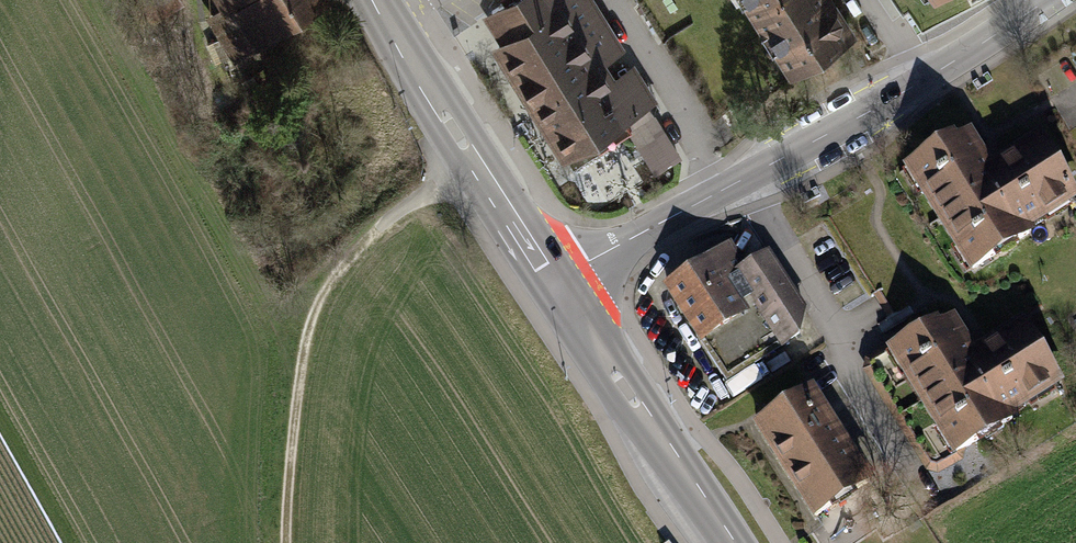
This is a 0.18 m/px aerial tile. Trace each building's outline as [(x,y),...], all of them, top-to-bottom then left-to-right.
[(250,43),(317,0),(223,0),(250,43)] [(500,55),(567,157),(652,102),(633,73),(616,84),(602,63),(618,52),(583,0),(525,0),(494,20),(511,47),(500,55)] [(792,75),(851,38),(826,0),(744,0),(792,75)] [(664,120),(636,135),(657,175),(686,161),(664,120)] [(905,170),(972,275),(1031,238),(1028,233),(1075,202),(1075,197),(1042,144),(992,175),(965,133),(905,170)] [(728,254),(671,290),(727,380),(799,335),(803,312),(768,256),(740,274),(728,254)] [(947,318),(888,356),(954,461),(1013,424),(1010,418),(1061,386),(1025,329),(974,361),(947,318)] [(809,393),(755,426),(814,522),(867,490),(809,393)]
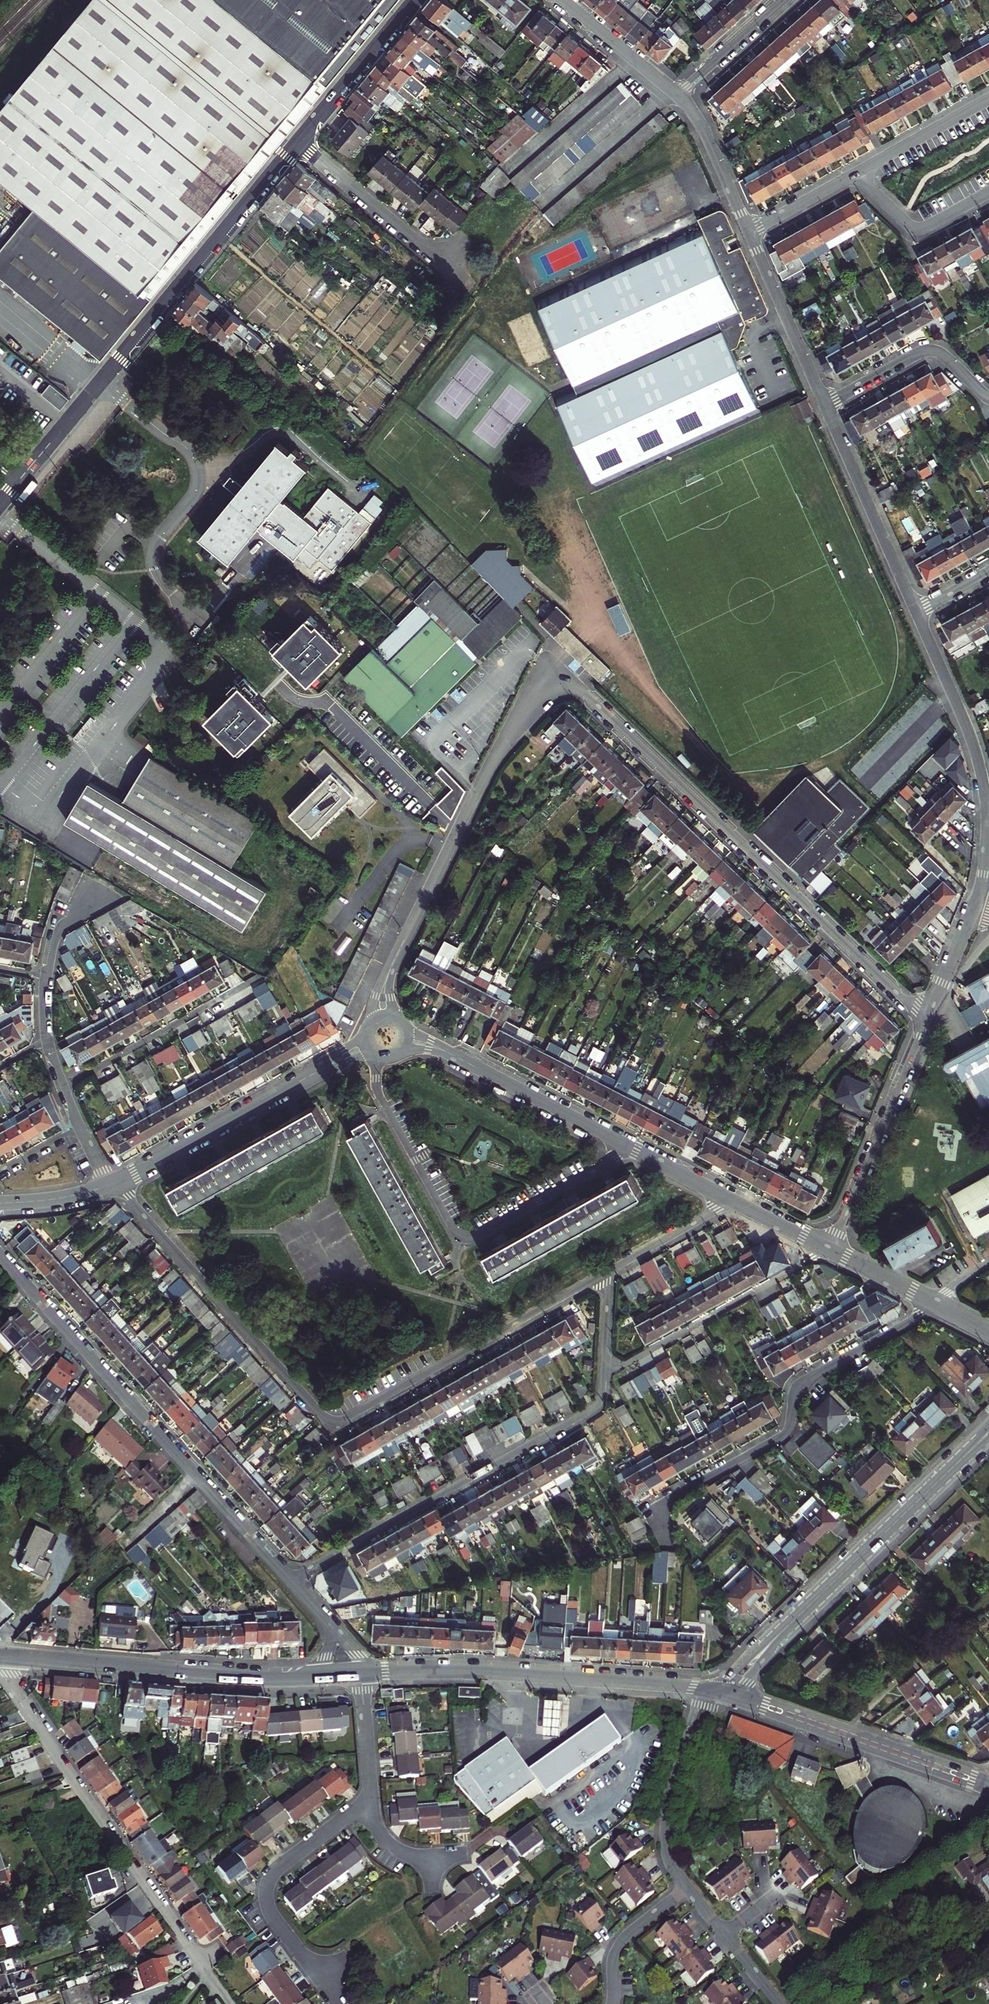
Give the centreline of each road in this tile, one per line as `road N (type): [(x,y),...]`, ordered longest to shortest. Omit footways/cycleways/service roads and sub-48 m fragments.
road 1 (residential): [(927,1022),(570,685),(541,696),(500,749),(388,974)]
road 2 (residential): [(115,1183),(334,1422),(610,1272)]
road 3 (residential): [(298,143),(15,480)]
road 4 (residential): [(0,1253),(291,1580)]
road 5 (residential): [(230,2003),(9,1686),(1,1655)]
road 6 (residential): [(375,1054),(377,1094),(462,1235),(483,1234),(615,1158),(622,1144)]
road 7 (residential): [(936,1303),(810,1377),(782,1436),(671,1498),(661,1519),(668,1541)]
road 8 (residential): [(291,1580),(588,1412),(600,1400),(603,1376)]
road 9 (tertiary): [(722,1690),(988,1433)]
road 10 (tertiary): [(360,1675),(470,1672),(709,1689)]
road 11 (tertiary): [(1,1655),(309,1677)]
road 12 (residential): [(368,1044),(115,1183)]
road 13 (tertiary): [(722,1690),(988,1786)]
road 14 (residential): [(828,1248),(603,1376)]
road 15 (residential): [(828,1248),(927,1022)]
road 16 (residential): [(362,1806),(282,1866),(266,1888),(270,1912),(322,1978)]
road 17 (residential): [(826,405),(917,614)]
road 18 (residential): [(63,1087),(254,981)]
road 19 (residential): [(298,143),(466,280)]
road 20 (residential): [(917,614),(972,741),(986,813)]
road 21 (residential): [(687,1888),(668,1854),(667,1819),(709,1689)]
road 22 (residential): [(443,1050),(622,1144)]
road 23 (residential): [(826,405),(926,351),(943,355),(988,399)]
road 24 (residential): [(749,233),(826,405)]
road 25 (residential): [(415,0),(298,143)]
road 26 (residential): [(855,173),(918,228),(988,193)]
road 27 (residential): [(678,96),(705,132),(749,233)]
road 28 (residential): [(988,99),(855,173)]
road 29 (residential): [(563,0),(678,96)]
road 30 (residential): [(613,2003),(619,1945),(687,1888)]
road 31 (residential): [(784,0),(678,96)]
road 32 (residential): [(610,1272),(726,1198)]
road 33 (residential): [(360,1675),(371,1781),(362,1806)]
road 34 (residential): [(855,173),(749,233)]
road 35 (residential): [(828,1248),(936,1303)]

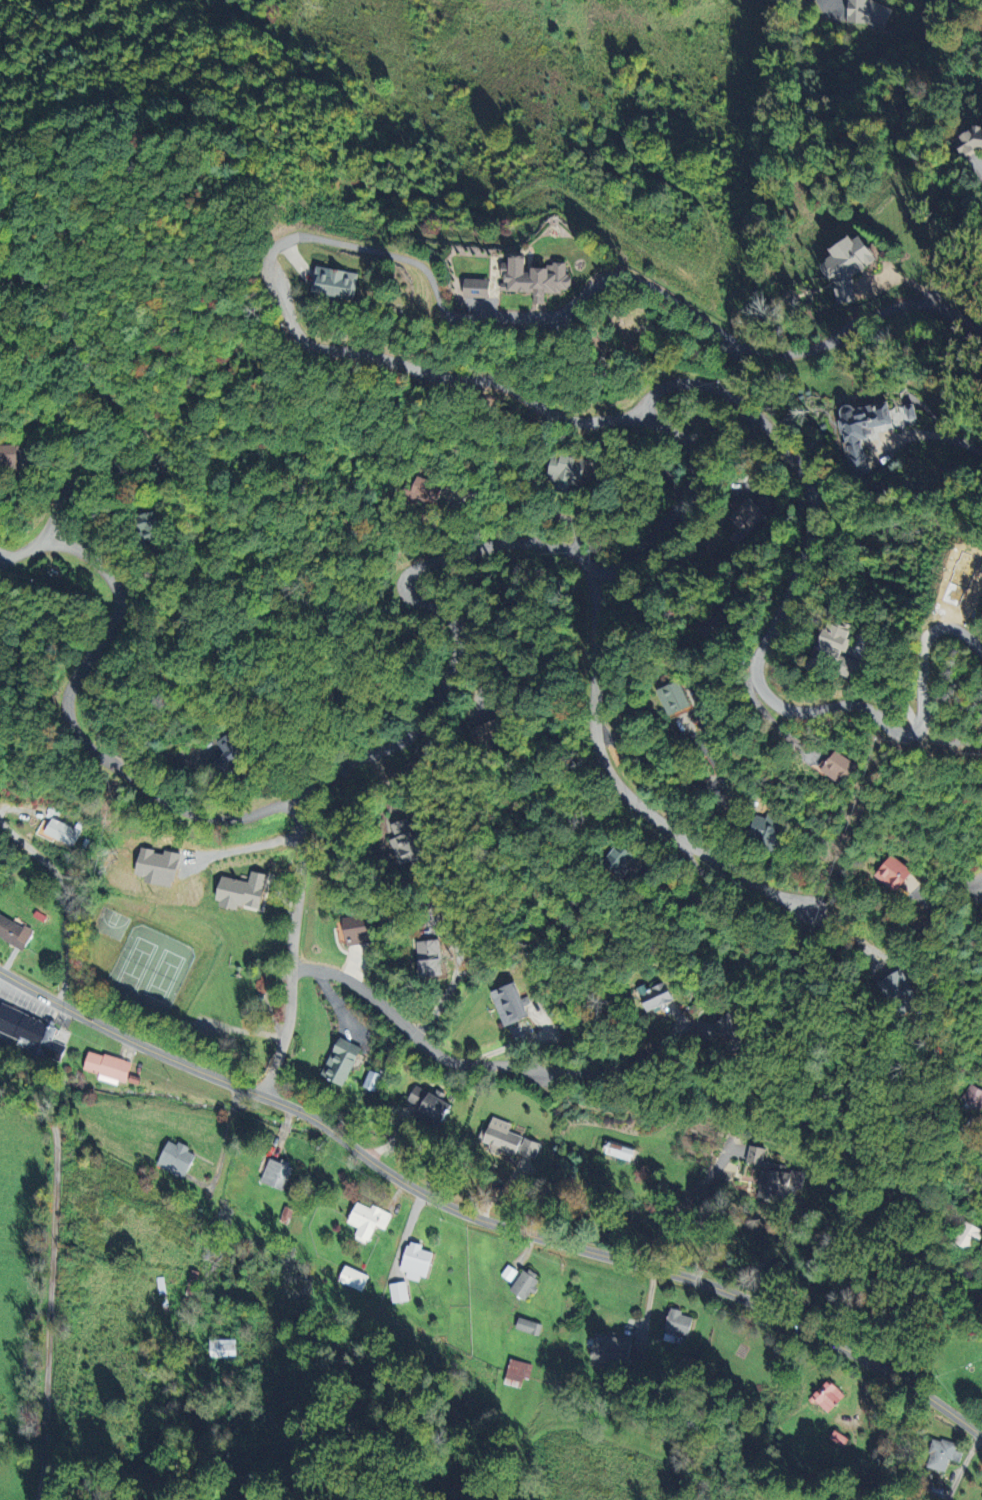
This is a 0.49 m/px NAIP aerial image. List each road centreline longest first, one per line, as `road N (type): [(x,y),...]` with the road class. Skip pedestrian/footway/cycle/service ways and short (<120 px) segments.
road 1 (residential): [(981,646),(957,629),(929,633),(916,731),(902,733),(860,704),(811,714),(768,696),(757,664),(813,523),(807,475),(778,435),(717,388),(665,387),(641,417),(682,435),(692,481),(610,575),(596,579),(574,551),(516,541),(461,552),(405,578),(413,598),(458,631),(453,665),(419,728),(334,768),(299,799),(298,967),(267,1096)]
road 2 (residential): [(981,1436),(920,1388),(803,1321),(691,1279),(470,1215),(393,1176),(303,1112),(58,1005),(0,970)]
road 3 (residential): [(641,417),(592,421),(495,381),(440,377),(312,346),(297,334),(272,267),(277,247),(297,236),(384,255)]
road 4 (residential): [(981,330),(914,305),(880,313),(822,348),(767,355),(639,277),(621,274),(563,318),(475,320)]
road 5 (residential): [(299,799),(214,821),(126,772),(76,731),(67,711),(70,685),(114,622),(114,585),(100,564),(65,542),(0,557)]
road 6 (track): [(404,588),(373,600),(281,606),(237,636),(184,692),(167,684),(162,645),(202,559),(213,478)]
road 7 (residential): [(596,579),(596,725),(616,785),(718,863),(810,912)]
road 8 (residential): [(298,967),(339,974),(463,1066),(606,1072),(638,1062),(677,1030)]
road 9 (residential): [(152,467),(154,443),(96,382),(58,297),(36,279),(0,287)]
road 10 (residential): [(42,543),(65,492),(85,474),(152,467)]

* _What the task requires_:
The records above, minus their pictures, are to be returned verbatim.

* _Reply_:
This is a 0.18 m/px aerial tile. Trace each building's outline as [(x,y),...], all of them, top-to-bottom then left-to-right.
[(250,43),(317,0),(223,0),(250,43)] [(500,55),(567,157),(652,102),(633,73),(616,84),(602,63),(618,52),(583,0),(525,0),(494,20),(511,47),(500,55)] [(792,75),(851,38),(826,0),(744,0),(792,75)] [(664,120),(636,135),(657,175),(686,161),(664,120)] [(905,170),(972,275),(1031,238),(1028,233),(1075,202),(1075,197),(1042,144),(992,175),(965,133),(905,170)] [(728,254),(671,290),(727,380),(799,335),(803,312),(768,256),(740,274),(728,254)] [(947,318),(888,356),(954,461),(1013,424),(1010,418),(1061,386),(1025,329),(974,361),(947,318)] [(809,393),(755,426),(814,522),(867,490),(809,393)]
Give the centreline of each road in this tile, one per line as `road N (type): [(x,y),...]`, ordered longest to shortest. Omit footways/cycleways/service roads and sub-48 m fragments.
road 1 (residential): [(927,1022),(570,685),(541,696),(500,749),(388,974)]
road 2 (residential): [(115,1183),(334,1422),(610,1272)]
road 3 (residential): [(298,143),(15,480)]
road 4 (residential): [(0,1253),(291,1580)]
road 5 (residential): [(230,2003),(9,1686),(1,1655)]
road 6 (residential): [(375,1054),(377,1094),(462,1235),(483,1234),(615,1158),(622,1144)]
road 7 (residential): [(936,1303),(810,1377),(782,1436),(671,1498),(661,1519),(668,1541)]
road 8 (residential): [(291,1580),(588,1412),(600,1400),(603,1376)]
road 9 (tertiary): [(722,1690),(988,1433)]
road 10 (tertiary): [(360,1675),(470,1672),(709,1689)]
road 11 (tertiary): [(1,1655),(309,1677)]
road 12 (residential): [(368,1044),(115,1183)]
road 13 (tertiary): [(722,1690),(988,1786)]
road 14 (residential): [(828,1248),(603,1376)]
road 15 (residential): [(828,1248),(927,1022)]
road 16 (residential): [(362,1806),(282,1866),(266,1888),(270,1912),(322,1978)]
road 17 (residential): [(826,405),(917,614)]
road 18 (residential): [(63,1087),(254,981)]
road 19 (residential): [(298,143),(466,280)]
road 20 (residential): [(917,614),(972,741),(986,813)]
road 21 (residential): [(687,1888),(668,1854),(667,1819),(709,1689)]
road 22 (residential): [(443,1050),(622,1144)]
road 23 (residential): [(826,405),(926,351),(943,355),(988,399)]
road 24 (residential): [(749,233),(826,405)]
road 25 (residential): [(415,0),(298,143)]
road 26 (residential): [(855,173),(918,228),(988,193)]
road 27 (residential): [(678,96),(705,132),(749,233)]
road 28 (residential): [(988,99),(855,173)]
road 29 (residential): [(563,0),(678,96)]
road 30 (residential): [(613,2003),(619,1945),(687,1888)]
road 31 (residential): [(784,0),(678,96)]
road 32 (residential): [(610,1272),(726,1198)]
road 33 (residential): [(360,1675),(371,1781),(362,1806)]
road 34 (residential): [(855,173),(749,233)]
road 35 (residential): [(828,1248),(936,1303)]

This is a 0.49 m/px NAIP aerial image. List each road centreline longest first, one per line, as `road N (type): [(x,y),...]` with the road class. Skip pedestrian/footway/cycle/service ways and short (<120 px) segments.
road 1 (residential): [(981,646),(957,629),(929,633),(916,731),(902,733),(860,704),(811,714),(768,696),(757,664),(813,523),(807,475),(778,435),(717,388),(665,387),(641,417),(682,435),(692,481),(610,575),(596,579),(574,551),(516,541),(461,552),(405,578),(413,598),(458,631),(453,665),(419,728),(334,768),(299,799),(298,967),(267,1096)]
road 2 (residential): [(981,1436),(920,1388),(803,1321),(691,1279),(470,1215),(393,1176),(303,1112),(58,1005),(0,970)]
road 3 (residential): [(641,417),(592,421),(495,381),(440,377),(312,346),(297,334),(272,267),(277,247),(297,236),(384,255)]
road 4 (residential): [(981,330),(914,305),(880,313),(822,348),(767,355),(639,277),(621,274),(563,318),(475,320)]
road 5 (residential): [(299,799),(214,821),(126,772),(76,731),(67,711),(70,685),(114,622),(114,585),(100,564),(65,542),(0,557)]
road 6 (track): [(404,588),(373,600),(281,606),(237,636),(184,692),(167,684),(162,645),(202,559),(213,478)]
road 7 (residential): [(596,579),(596,725),(616,785),(718,863),(810,912)]
road 8 (residential): [(298,967),(339,974),(463,1066),(606,1072),(638,1062),(677,1030)]
road 9 (residential): [(152,467),(154,443),(96,382),(58,297),(36,279),(0,287)]
road 10 (residential): [(42,543),(65,492),(85,474),(152,467)]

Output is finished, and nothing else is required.